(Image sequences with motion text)
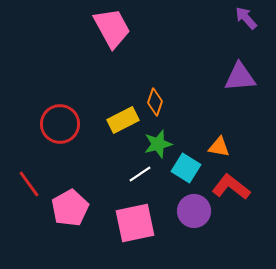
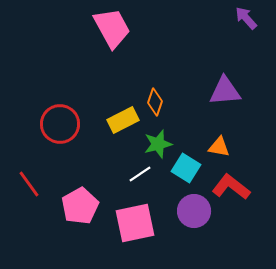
purple triangle: moved 15 px left, 14 px down
pink pentagon: moved 10 px right, 2 px up
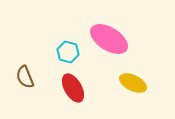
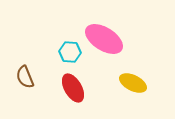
pink ellipse: moved 5 px left
cyan hexagon: moved 2 px right; rotated 10 degrees counterclockwise
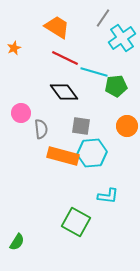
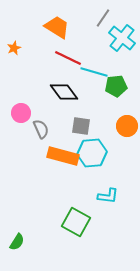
cyan cross: rotated 16 degrees counterclockwise
red line: moved 3 px right
gray semicircle: rotated 18 degrees counterclockwise
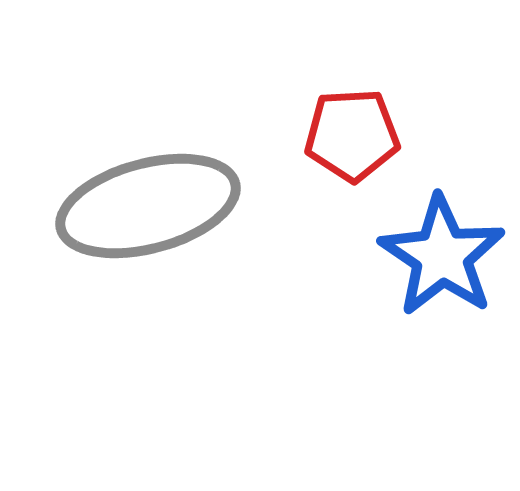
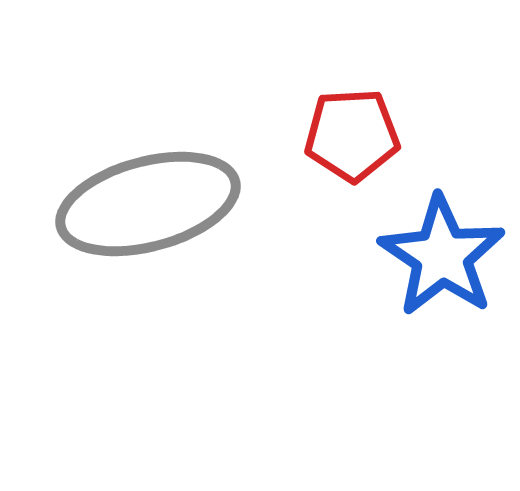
gray ellipse: moved 2 px up
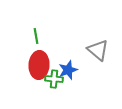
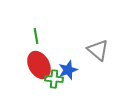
red ellipse: rotated 32 degrees counterclockwise
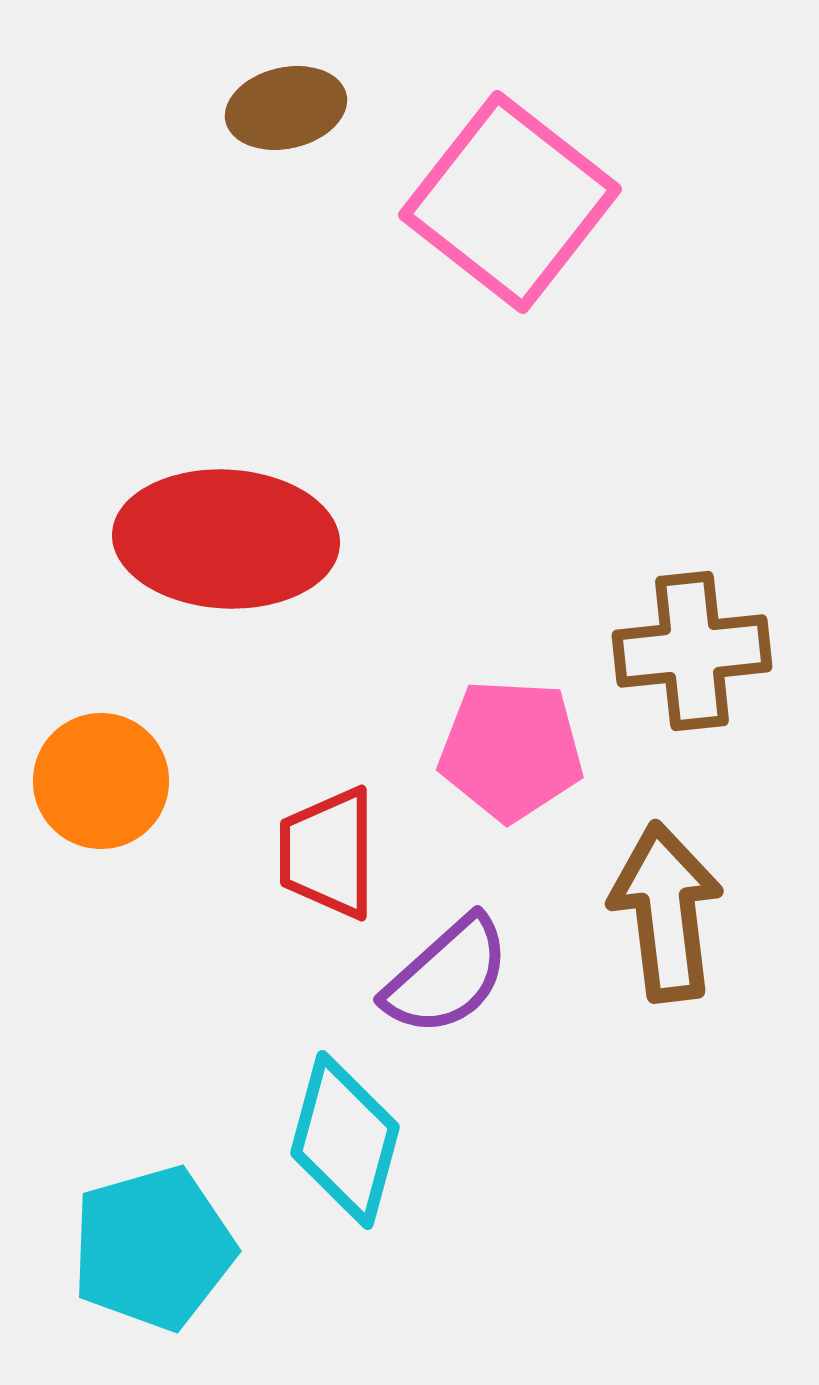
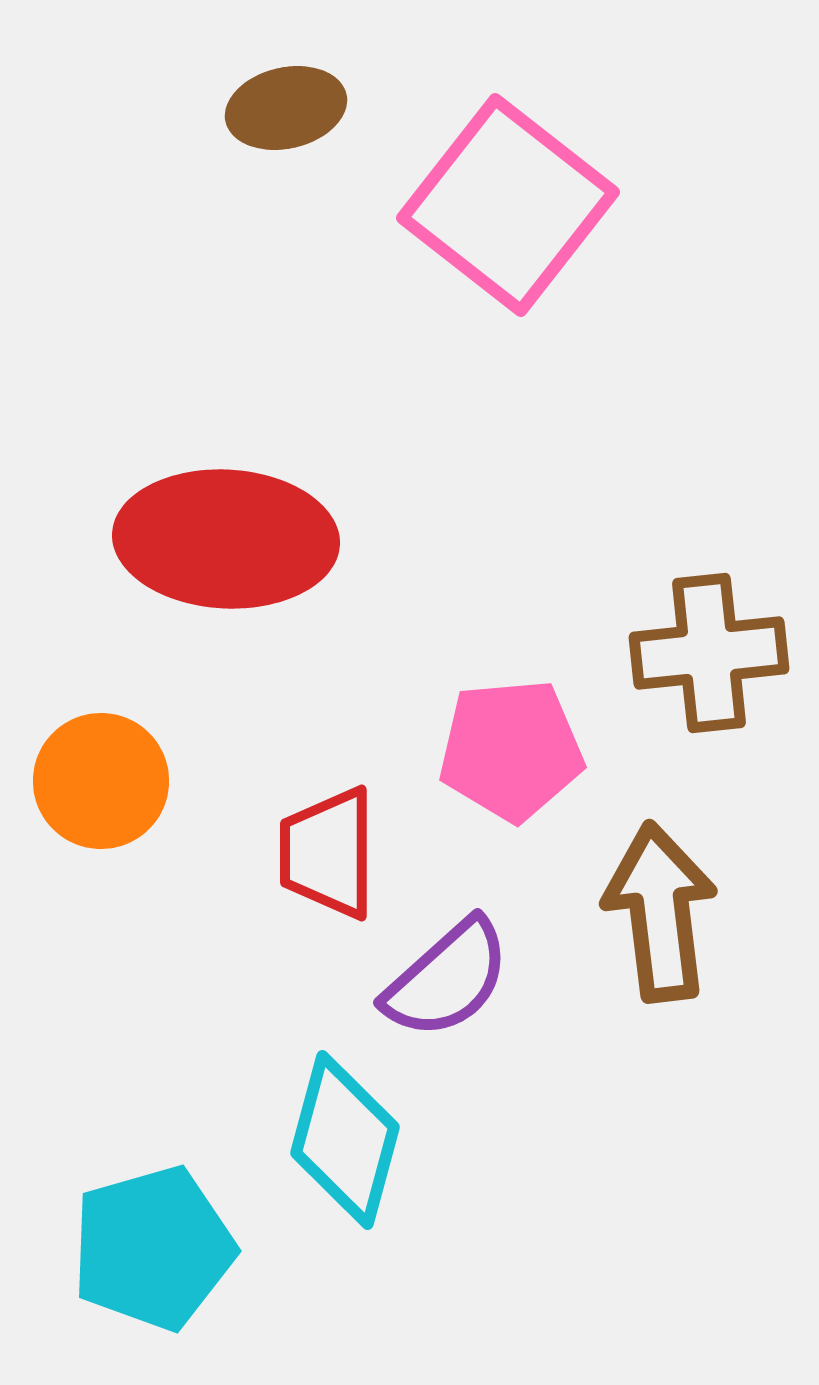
pink square: moved 2 px left, 3 px down
brown cross: moved 17 px right, 2 px down
pink pentagon: rotated 8 degrees counterclockwise
brown arrow: moved 6 px left
purple semicircle: moved 3 px down
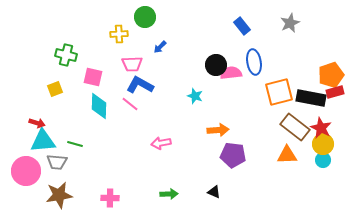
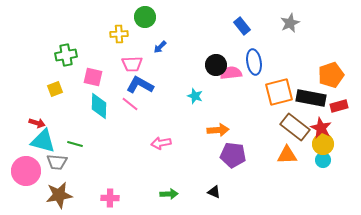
green cross: rotated 25 degrees counterclockwise
red rectangle: moved 4 px right, 14 px down
cyan triangle: rotated 20 degrees clockwise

Problem statement >> Report all lines of the data above that include the string "counterclockwise".

Output below >>
cyan hexagon: moved 2 px right; rotated 10 degrees counterclockwise
cyan cross: rotated 16 degrees counterclockwise
gray semicircle: rotated 18 degrees counterclockwise
red ellipse: rotated 32 degrees counterclockwise
pink pentagon: rotated 8 degrees counterclockwise
green cross: rotated 25 degrees counterclockwise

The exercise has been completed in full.